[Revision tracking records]
☆ ☆ ☆ ☆ ☆

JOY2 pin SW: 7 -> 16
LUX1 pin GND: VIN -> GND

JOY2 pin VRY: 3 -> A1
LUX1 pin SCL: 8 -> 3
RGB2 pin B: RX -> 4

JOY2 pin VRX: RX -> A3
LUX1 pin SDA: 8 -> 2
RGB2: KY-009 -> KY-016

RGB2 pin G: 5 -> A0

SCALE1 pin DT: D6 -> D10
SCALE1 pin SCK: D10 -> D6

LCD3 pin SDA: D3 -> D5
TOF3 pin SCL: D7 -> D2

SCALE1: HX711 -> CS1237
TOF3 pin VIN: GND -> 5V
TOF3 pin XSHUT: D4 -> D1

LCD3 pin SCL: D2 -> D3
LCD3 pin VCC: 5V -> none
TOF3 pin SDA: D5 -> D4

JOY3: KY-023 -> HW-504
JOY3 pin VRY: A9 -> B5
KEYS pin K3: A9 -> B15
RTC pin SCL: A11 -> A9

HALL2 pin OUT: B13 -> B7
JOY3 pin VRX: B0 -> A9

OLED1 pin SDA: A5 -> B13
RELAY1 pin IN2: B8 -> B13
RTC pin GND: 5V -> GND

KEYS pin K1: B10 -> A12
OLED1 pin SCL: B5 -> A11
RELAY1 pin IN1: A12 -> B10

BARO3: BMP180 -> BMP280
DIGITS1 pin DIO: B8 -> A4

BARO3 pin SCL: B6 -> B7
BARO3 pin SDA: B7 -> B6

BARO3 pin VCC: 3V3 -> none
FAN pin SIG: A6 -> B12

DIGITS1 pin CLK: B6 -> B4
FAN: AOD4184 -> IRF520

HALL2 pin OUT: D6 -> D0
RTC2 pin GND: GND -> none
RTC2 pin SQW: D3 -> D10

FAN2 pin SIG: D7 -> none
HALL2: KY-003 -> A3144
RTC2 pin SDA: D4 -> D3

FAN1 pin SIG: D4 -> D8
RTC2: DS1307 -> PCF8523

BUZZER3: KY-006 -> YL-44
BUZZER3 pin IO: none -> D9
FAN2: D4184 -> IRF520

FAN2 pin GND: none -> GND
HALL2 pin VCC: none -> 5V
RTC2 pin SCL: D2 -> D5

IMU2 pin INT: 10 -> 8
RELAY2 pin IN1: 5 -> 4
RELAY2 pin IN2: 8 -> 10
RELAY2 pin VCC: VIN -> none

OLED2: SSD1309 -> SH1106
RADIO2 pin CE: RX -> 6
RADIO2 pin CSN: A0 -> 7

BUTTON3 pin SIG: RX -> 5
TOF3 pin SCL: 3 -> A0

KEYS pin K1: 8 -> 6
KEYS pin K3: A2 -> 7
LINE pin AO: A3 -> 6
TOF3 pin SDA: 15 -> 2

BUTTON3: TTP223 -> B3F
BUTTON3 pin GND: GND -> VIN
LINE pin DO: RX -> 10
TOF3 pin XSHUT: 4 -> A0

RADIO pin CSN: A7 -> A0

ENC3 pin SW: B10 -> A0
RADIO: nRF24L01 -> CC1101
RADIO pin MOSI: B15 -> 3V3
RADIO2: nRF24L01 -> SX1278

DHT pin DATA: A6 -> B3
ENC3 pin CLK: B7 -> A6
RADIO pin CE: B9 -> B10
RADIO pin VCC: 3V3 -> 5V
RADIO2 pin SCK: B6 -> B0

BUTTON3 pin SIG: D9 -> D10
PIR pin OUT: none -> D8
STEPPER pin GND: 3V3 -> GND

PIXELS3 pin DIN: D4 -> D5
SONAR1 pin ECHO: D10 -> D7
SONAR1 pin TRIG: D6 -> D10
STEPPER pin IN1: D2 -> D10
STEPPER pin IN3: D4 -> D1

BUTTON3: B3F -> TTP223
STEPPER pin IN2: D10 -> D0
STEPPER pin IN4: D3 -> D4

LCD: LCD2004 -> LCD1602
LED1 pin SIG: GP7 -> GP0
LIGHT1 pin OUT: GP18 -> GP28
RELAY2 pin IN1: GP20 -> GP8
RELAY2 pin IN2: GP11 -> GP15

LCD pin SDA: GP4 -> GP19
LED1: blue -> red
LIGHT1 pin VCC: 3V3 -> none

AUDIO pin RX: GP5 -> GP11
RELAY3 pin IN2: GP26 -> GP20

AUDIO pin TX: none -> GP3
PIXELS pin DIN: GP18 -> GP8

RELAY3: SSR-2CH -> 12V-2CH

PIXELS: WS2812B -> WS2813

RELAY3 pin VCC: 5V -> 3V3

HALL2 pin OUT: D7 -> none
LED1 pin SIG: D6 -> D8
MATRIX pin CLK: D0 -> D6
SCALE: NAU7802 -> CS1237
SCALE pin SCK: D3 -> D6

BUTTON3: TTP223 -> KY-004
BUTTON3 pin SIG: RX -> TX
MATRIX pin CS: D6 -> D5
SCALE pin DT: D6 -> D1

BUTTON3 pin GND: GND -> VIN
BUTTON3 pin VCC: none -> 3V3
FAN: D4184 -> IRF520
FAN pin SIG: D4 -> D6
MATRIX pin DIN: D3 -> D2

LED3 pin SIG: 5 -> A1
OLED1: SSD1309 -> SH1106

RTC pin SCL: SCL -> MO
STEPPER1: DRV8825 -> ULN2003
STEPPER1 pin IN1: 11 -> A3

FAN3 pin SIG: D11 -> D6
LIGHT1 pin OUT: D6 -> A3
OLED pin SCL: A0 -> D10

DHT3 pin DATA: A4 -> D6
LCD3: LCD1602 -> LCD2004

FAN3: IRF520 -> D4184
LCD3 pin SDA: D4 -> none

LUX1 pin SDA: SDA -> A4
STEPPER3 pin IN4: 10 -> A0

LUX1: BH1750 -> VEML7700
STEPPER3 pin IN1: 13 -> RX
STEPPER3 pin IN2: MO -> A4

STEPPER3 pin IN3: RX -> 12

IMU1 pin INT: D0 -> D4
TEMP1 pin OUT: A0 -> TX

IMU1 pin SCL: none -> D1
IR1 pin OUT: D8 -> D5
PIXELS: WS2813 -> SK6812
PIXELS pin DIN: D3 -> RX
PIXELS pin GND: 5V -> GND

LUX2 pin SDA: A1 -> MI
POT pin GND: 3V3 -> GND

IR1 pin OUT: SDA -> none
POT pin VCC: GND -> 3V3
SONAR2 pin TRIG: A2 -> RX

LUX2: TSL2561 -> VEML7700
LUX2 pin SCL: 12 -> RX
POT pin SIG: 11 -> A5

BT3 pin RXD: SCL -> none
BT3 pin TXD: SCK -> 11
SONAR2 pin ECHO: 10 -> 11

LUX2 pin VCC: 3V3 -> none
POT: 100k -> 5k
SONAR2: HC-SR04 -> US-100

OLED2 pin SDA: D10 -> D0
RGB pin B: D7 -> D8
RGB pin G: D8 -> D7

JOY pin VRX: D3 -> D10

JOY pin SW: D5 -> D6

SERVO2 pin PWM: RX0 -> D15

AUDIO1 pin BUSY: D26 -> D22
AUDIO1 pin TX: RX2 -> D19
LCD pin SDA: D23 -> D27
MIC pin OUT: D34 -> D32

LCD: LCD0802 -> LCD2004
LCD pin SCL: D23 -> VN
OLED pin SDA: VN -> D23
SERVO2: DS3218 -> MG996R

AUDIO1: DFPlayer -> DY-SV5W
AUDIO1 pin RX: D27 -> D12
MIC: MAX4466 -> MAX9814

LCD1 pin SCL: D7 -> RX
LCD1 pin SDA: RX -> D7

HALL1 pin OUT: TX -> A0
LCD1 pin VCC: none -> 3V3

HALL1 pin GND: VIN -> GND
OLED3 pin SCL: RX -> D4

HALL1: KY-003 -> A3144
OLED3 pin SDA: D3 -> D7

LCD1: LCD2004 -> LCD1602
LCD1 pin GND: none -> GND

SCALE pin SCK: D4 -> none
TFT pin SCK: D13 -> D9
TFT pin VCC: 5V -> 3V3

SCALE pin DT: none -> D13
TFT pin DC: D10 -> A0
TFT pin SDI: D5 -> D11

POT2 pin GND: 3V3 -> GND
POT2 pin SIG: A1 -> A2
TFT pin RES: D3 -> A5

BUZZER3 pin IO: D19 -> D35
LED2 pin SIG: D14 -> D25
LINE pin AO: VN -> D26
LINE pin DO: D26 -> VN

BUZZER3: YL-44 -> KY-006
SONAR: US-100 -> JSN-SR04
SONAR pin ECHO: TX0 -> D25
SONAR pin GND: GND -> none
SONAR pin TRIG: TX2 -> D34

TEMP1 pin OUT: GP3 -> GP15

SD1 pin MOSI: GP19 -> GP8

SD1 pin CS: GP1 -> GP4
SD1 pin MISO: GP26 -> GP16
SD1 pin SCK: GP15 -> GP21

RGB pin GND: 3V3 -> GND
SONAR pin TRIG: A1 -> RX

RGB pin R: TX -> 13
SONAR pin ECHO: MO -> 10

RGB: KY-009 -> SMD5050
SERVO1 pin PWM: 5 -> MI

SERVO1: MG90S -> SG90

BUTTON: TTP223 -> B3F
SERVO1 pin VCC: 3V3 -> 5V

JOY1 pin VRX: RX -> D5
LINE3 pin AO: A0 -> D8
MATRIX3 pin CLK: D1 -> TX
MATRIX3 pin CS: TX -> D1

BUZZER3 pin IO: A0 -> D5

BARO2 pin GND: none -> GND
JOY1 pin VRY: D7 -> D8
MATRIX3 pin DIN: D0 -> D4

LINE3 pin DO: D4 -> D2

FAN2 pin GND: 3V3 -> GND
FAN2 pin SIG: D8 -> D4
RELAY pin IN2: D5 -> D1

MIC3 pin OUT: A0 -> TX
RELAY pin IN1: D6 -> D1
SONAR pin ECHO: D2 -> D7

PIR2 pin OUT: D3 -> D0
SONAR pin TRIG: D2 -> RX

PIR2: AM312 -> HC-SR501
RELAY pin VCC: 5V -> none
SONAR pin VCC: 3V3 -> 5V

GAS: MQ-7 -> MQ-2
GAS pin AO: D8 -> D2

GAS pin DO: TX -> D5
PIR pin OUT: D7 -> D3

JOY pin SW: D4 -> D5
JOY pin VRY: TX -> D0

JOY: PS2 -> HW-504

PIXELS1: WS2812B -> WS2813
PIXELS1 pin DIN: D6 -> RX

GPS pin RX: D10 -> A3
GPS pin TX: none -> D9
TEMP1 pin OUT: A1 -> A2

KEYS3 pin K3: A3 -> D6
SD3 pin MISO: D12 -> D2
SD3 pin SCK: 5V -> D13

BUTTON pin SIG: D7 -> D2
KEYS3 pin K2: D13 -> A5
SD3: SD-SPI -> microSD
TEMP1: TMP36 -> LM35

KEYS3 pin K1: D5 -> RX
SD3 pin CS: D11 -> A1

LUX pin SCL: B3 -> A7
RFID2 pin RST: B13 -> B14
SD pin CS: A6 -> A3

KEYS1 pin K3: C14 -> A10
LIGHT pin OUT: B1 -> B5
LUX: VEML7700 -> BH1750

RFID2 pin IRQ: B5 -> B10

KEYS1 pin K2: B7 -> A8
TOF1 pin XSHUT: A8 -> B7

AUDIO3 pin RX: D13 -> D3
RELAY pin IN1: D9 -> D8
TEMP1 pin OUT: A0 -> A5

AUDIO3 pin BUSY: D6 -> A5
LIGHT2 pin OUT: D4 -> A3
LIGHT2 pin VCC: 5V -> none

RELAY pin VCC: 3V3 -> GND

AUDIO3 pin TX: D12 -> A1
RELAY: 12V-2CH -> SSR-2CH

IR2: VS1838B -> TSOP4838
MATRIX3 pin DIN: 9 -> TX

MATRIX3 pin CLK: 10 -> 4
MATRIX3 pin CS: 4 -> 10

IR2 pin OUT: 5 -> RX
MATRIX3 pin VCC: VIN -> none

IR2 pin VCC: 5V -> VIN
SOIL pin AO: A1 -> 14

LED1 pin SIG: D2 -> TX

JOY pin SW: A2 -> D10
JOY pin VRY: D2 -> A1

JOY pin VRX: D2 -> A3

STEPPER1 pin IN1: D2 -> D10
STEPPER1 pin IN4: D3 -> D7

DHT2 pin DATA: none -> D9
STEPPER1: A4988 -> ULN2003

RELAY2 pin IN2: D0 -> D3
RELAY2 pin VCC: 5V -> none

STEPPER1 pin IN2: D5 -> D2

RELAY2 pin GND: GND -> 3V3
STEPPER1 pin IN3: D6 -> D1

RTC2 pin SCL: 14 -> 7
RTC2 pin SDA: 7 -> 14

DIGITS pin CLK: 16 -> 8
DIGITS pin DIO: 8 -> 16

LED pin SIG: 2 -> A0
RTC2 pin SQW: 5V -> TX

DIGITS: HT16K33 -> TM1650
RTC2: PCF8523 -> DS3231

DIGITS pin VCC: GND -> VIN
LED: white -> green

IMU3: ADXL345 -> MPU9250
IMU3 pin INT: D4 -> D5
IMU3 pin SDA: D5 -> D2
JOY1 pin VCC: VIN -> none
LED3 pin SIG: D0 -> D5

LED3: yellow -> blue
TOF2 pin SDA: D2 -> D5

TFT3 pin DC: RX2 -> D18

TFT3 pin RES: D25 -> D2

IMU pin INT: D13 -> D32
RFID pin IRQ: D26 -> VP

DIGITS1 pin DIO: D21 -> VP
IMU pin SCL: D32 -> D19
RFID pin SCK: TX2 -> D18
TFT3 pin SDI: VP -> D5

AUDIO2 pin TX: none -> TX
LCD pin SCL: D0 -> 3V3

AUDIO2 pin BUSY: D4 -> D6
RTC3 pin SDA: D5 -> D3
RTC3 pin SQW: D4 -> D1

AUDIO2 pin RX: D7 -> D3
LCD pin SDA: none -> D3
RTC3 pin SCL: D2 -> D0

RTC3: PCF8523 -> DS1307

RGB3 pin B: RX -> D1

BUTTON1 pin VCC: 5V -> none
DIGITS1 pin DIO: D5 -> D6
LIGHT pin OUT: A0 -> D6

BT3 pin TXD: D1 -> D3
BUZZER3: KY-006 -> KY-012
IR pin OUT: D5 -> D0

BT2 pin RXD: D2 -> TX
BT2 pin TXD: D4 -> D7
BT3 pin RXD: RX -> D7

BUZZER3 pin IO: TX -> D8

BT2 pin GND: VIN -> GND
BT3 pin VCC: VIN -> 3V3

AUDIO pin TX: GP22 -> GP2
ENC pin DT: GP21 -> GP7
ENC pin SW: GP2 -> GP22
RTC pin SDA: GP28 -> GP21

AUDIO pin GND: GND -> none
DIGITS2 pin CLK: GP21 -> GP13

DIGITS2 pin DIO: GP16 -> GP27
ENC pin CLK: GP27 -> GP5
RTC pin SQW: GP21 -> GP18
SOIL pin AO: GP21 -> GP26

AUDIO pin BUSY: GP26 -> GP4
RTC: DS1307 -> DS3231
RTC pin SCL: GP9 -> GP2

☆ ☆ ☆ ☆ ☆

Aim of the task —
Extract from the records above the lines from the one containing "PIR pin OUT: none -> D8" to the one containing "MATRIX pin DIN: D3 -> D2", both lines included, exactly as they appear and with nothing else.

Expected answer —
PIR pin OUT: none -> D8
STEPPER pin GND: 3V3 -> GND

PIXELS3 pin DIN: D4 -> D5
SONAR1 pin ECHO: D10 -> D7
SONAR1 pin TRIG: D6 -> D10
STEPPER pin IN1: D2 -> D10
STEPPER pin IN3: D4 -> D1

BUTTON3: B3F -> TTP223
STEPPER pin IN2: D10 -> D0
STEPPER pin IN4: D3 -> D4

LCD: LCD2004 -> LCD1602
LED1 pin SIG: GP7 -> GP0
LIGHT1 pin OUT: GP18 -> GP28
RELAY2 pin IN1: GP20 -> GP8
RELAY2 pin IN2: GP11 -> GP15

LCD pin SDA: GP4 -> GP19
LED1: blue -> red
LIGHT1 pin VCC: 3V3 -> none

AUDIO pin RX: GP5 -> GP11
RELAY3 pin IN2: GP26 -> GP20

AUDIO pin TX: none -> GP3
PIXELS pin DIN: GP18 -> GP8

RELAY3: SSR-2CH -> 12V-2CH

PIXELS: WS2812B -> WS2813

RELAY3 pin VCC: 5V -> 3V3

HALL2 pin OUT: D7 -> none
LED1 pin SIG: D6 -> D8
MATRIX pin CLK: D0 -> D6
SCALE: NAU7802 -> CS1237
SCALE pin SCK: D3 -> D6

BUTTON3: TTP223 -> KY-004
BUTTON3 pin SIG: RX -> TX
MATRIX pin CS: D6 -> D5
SCALE pin DT: D6 -> D1

BUTTON3 pin GND: GND -> VIN
BUTTON3 pin VCC: none -> 3V3
FAN: D4184 -> IRF520
FAN pin SIG: D4 -> D6
MATRIX pin DIN: D3 -> D2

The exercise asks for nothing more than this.